▶ ASSIGNED TASK: Copy the listing below in full and skip every picture.
------ DATASET ENTRIES
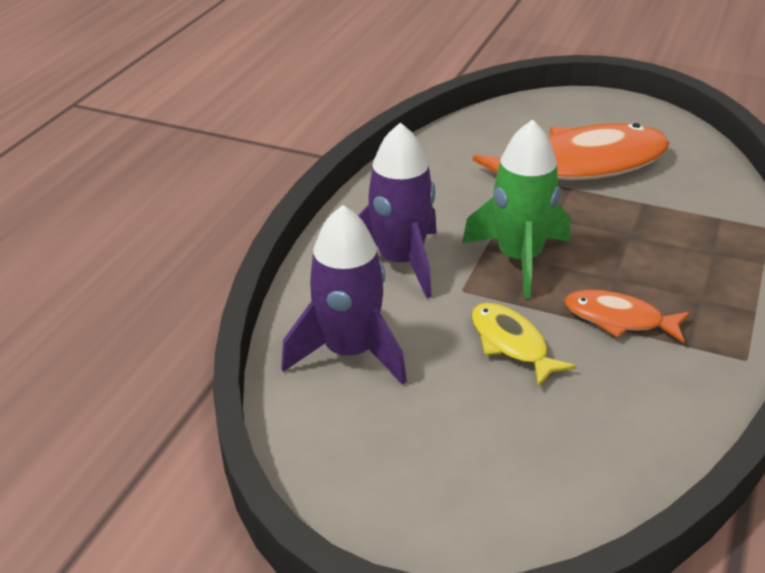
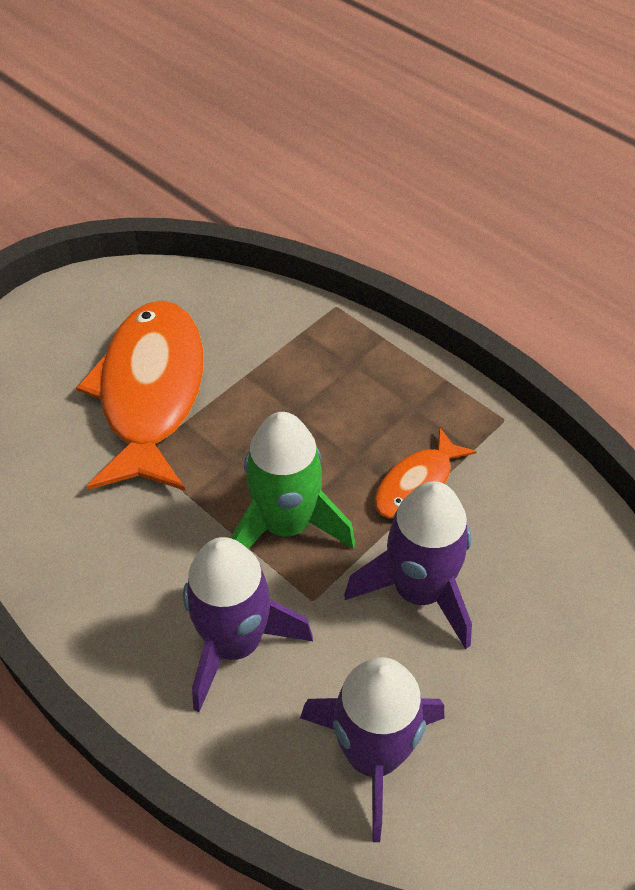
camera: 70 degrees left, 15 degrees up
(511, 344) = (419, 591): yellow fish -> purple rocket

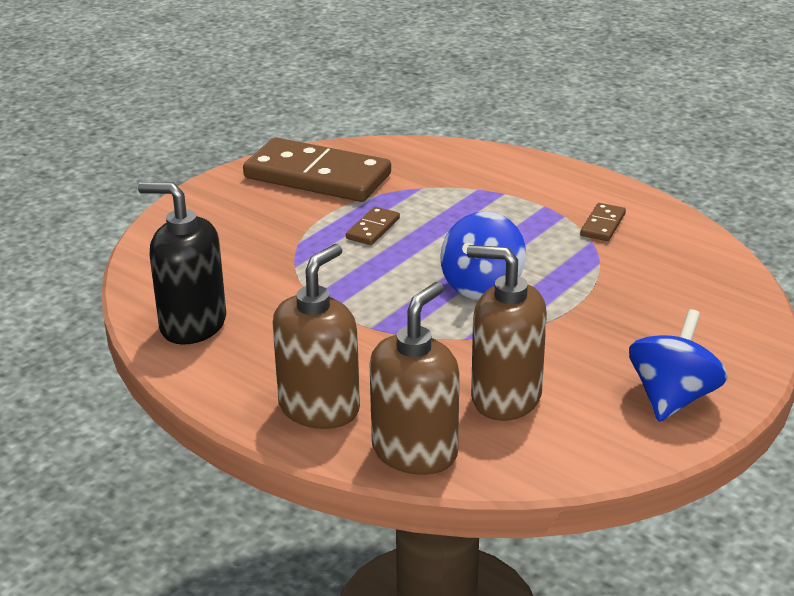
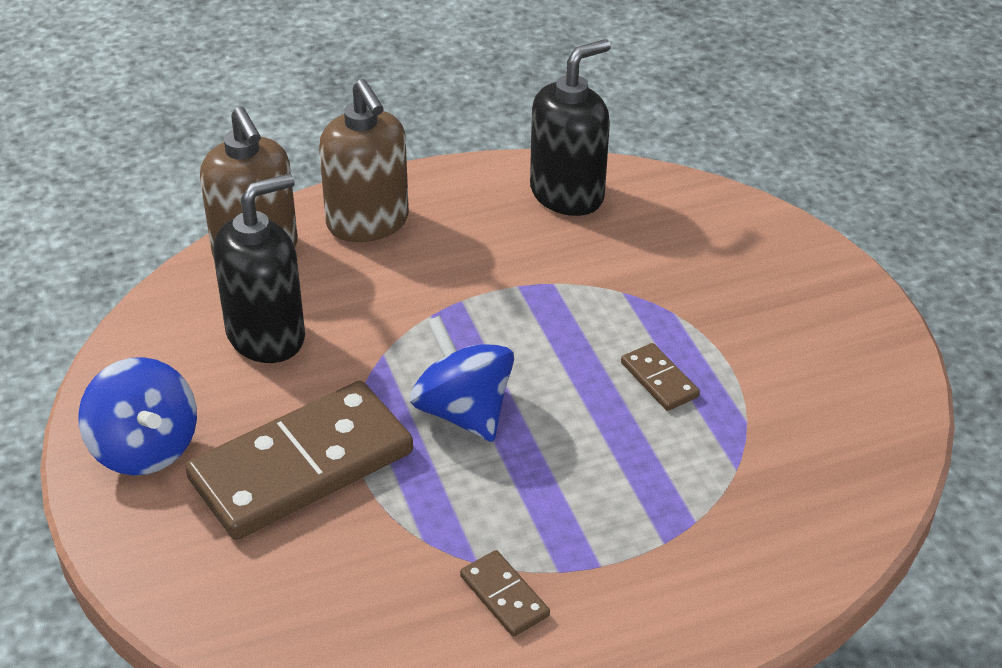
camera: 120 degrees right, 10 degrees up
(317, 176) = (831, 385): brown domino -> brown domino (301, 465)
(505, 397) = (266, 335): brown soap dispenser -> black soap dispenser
------------
▶ YOUR RESPONSE:
camera: 70 degrees left, 15 degrees up
(511, 344) = (419, 591): yellow fish -> purple rocket

camera: 120 degrees right, 10 degrees up
(317, 176) = (831, 385): brown domino -> brown domino (301, 465)
(505, 397) = (266, 335): brown soap dispenser -> black soap dispenser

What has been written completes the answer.